**EXERCISE GOAL**
Examine each line of the data. Copy those that contain the string "SONAR".

_ _ _ _ _

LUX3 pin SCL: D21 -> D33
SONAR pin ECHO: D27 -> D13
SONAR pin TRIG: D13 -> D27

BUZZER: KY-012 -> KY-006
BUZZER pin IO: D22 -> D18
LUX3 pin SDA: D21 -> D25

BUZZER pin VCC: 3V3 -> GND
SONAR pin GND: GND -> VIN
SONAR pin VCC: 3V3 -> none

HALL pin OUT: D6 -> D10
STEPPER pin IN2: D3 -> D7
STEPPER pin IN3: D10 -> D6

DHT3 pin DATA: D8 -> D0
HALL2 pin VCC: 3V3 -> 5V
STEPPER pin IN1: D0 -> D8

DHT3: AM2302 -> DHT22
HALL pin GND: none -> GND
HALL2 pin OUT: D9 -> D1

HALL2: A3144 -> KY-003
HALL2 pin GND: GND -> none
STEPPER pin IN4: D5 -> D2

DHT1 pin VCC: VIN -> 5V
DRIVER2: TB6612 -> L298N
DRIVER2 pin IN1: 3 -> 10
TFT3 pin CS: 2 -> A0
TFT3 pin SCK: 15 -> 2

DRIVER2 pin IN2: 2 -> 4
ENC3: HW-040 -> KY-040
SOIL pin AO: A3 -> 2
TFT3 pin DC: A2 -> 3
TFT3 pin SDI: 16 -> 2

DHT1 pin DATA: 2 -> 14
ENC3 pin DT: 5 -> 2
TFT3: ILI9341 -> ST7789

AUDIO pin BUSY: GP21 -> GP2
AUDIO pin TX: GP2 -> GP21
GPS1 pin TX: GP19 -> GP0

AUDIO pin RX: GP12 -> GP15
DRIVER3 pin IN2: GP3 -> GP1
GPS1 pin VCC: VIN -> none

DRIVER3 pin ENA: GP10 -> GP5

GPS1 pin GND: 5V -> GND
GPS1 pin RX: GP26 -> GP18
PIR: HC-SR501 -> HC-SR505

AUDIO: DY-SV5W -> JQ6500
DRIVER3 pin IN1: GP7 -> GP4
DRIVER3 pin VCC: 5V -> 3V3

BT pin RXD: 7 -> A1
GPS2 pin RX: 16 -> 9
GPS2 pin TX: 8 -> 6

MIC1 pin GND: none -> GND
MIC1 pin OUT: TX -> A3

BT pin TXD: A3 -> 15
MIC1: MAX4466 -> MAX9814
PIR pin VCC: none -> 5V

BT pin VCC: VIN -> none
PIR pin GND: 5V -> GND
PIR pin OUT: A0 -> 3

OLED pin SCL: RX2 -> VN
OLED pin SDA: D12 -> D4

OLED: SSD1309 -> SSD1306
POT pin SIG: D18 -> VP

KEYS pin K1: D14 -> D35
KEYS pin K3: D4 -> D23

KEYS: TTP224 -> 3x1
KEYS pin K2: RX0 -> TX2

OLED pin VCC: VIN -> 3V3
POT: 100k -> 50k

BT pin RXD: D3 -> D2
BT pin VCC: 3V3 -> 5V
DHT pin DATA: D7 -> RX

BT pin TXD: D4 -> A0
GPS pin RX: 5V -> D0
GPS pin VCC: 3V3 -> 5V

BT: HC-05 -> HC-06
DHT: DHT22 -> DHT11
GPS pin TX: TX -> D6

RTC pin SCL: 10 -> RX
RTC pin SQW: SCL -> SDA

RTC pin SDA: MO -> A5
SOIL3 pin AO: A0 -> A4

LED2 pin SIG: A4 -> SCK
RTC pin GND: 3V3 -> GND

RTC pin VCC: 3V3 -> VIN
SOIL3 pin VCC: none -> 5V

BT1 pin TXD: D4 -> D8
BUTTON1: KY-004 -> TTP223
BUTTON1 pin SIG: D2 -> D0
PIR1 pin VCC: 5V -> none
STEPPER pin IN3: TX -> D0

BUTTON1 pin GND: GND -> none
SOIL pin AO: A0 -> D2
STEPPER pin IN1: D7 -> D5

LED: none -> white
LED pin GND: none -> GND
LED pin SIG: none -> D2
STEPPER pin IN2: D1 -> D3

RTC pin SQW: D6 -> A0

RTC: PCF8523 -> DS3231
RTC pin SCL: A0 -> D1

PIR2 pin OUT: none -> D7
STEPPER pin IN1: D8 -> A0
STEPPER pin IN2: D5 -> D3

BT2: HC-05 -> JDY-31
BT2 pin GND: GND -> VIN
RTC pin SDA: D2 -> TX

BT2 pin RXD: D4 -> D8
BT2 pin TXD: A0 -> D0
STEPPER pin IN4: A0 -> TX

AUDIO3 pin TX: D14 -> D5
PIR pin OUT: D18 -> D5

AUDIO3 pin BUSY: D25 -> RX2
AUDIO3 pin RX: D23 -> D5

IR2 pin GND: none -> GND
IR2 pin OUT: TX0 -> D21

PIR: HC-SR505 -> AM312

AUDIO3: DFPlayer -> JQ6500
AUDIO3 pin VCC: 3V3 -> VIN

_ _ _ _ _

**ANSWER AREA**
SONAR pin ECHO: D27 -> D13
SONAR pin TRIG: D13 -> D27
SONAR pin GND: GND -> VIN
SONAR pin VCC: 3V3 -> none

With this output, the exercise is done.